What to work on:
Keep every word of the listing and reproduce it exactly, but set aside any image found there.

** Information supplied follows **

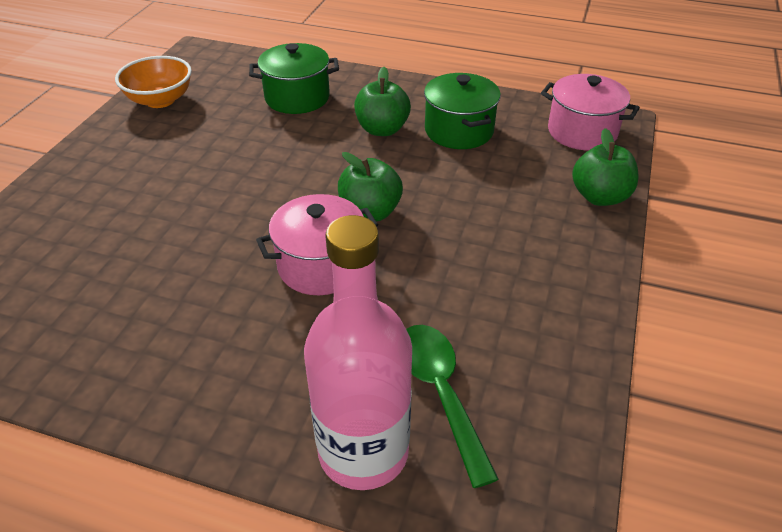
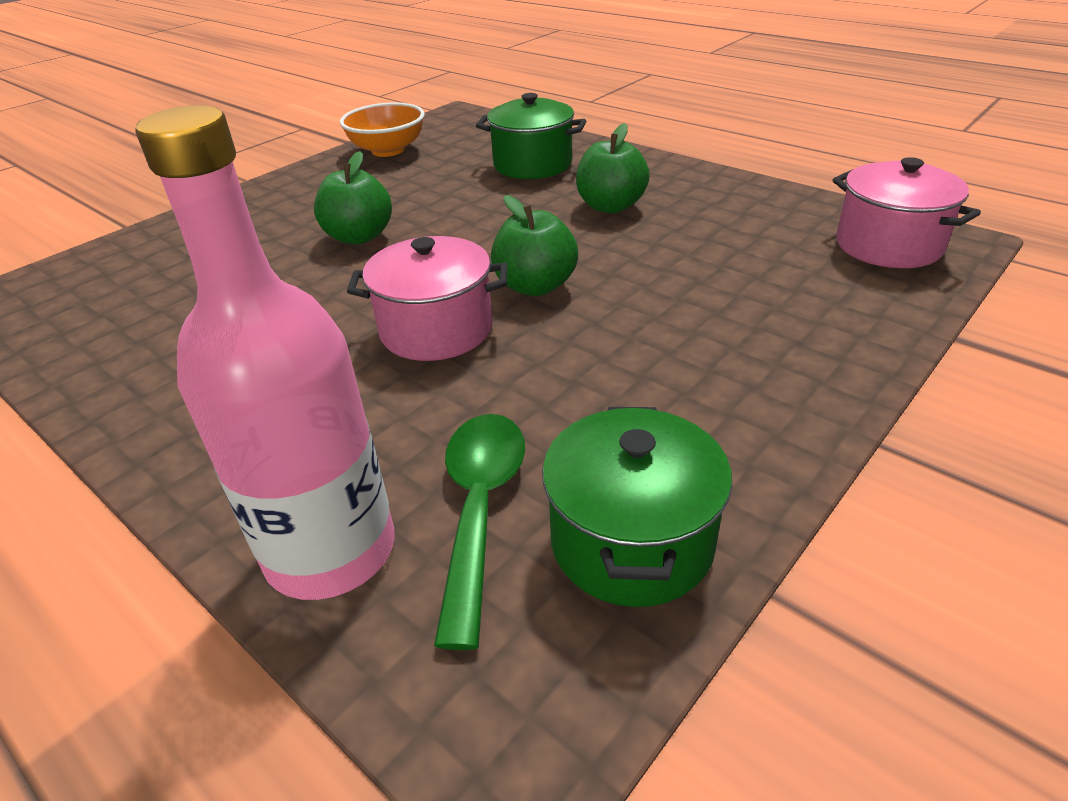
camera: 25 degrees right, 5 degrees down
green pot [424,73,501,149] -> green pot moved to [542,407,732,607]
green apple [572,128,638,206] -> green apple moved to [314,151,392,244]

** End of Information supplied **

Answer box:
camera: 25 degrees right, 5 degrees down
green pot [424,73,501,149] -> green pot moved to [542,407,732,607]
green apple [572,128,638,206] -> green apple moved to [314,151,392,244]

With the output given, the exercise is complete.